**WORK TO COMPLETE:**
Please reproduce the entries below exactly as they stand, but leave the pictures out.

**DATA TO USE:**
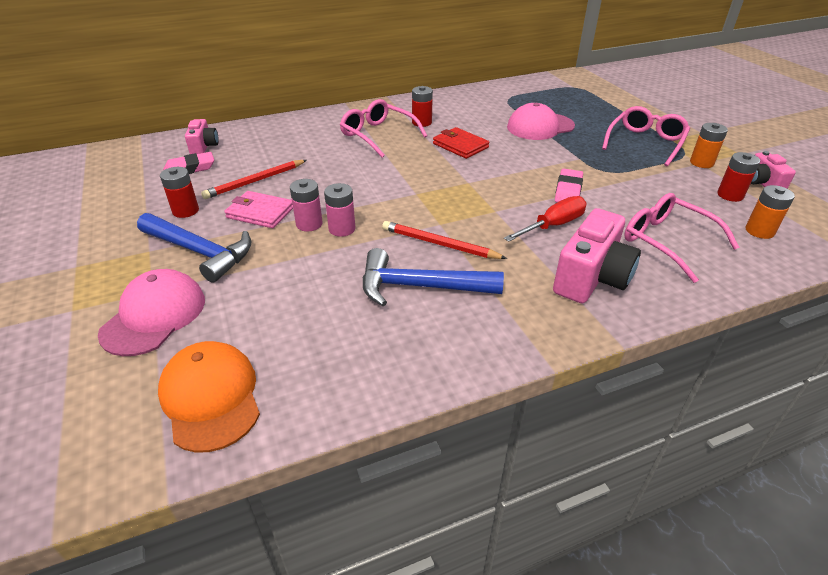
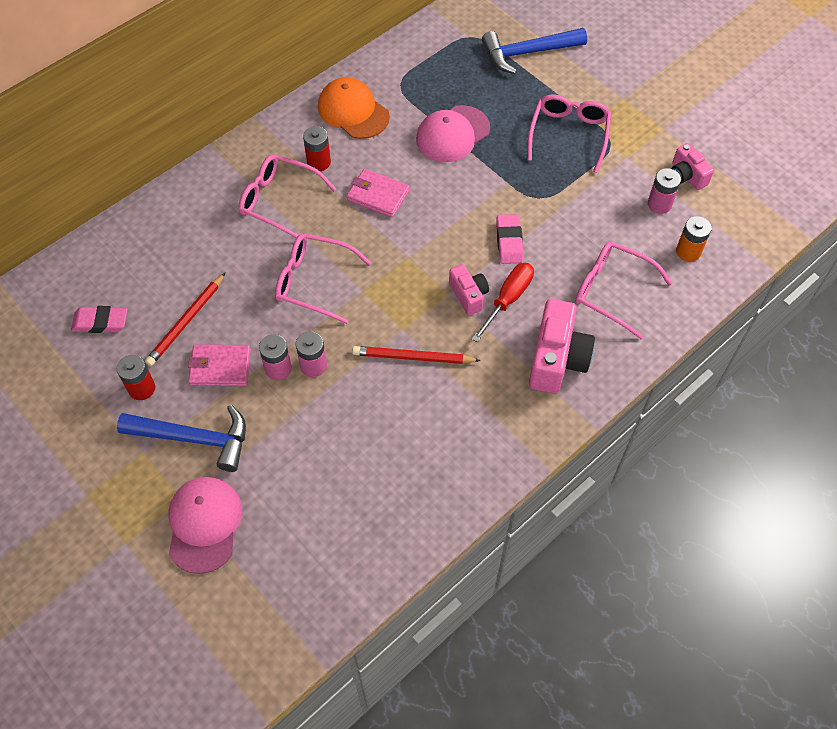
camera: 20 degrees left, 20 degrees up
(190, 168) = (100, 322): pink eraser -> pink eraser turned 45 degrees clockwise
(204, 147) = (90, 279): pink camera -> pink camera (468, 295)
(211, 397) = (304, 583): orange cap -> orange cap (353, 111)
(377, 180) = (314, 282): none -> pink glasses
(420, 286) = (417, 416): blue hammer -> blue hammer (528, 53)
(460, 145) = (378, 195): red wallet -> pink wallet
(701, 163) = (628, 156): orange battery -> none
(730, 195) = (659, 204): red battery -> pink battery

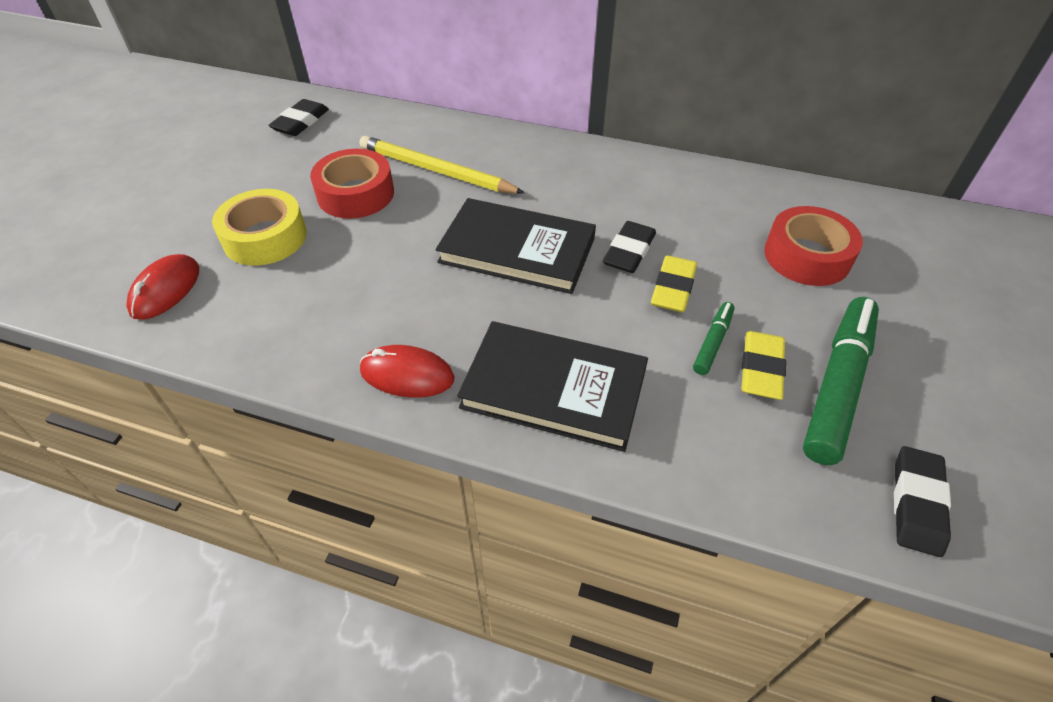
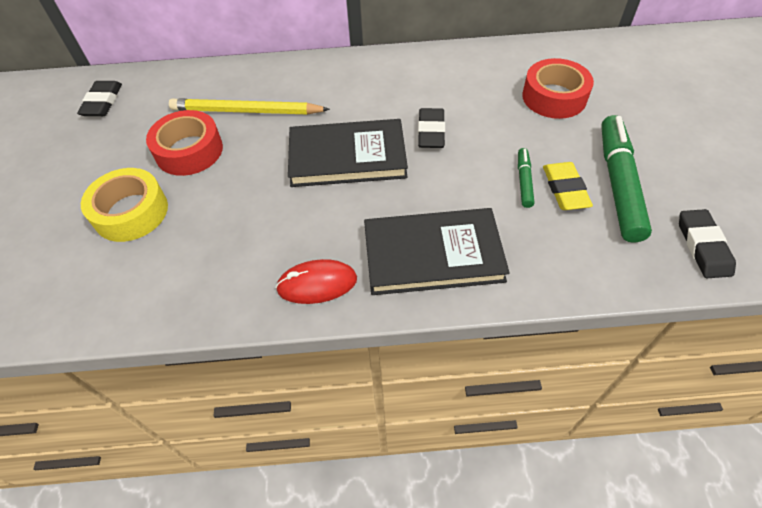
camera: 20 degrees left, 5 degrees up
(166, 290) = (67, 286): red mouse -> none
(673, 288) = (476, 150): yellow eraser -> none

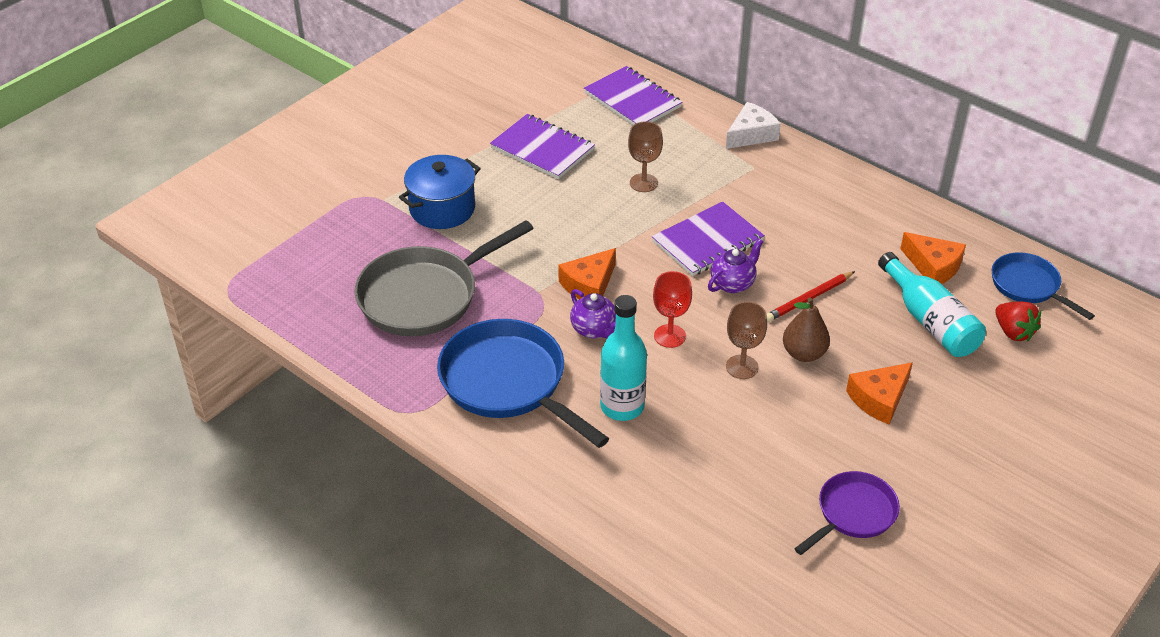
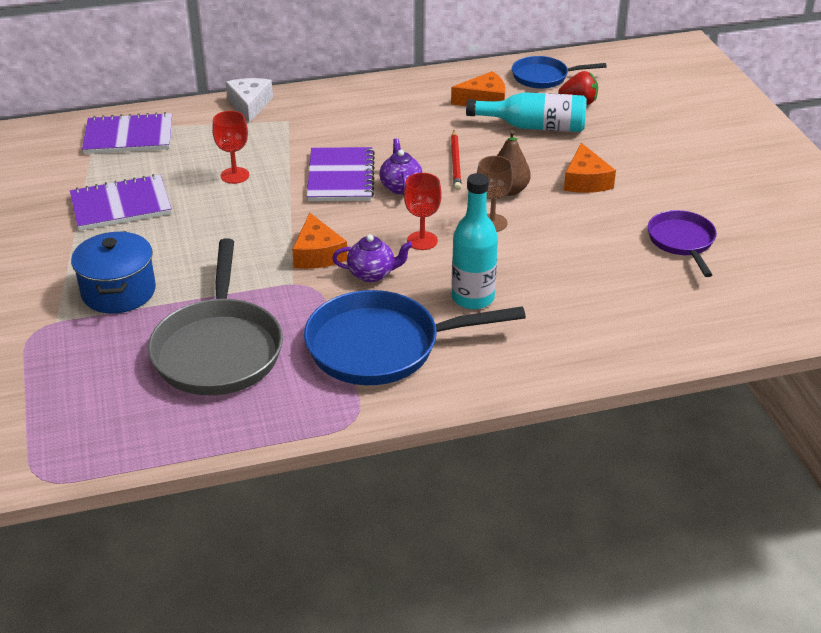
camera: 55 degrees left, 5 degrees down
(643, 183) = (235, 175): brown goblet -> red goblet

**RESPONSE AREA:**
camera: 20 degrees left, 20 degrees up
(190, 168) = (100, 322): pink eraser -> pink eraser turned 45 degrees clockwise
(204, 147) = (90, 279): pink camera -> pink camera (468, 295)
(211, 397) = (304, 583): orange cap -> orange cap (353, 111)
(377, 180) = (314, 282): none -> pink glasses
(420, 286) = (417, 416): blue hammer -> blue hammer (528, 53)
(460, 145) = (378, 195): red wallet -> pink wallet
(701, 163) = (628, 156): orange battery -> none
(730, 195) = (659, 204): red battery -> pink battery

camera: 20 degrees left, 5 degrees up
(166, 290) = (67, 286): red mouse -> none
(673, 288) = (476, 150): yellow eraser -> none

camera: 55 degrees left, 5 degrees down
(643, 183) = (235, 175): brown goblet -> red goblet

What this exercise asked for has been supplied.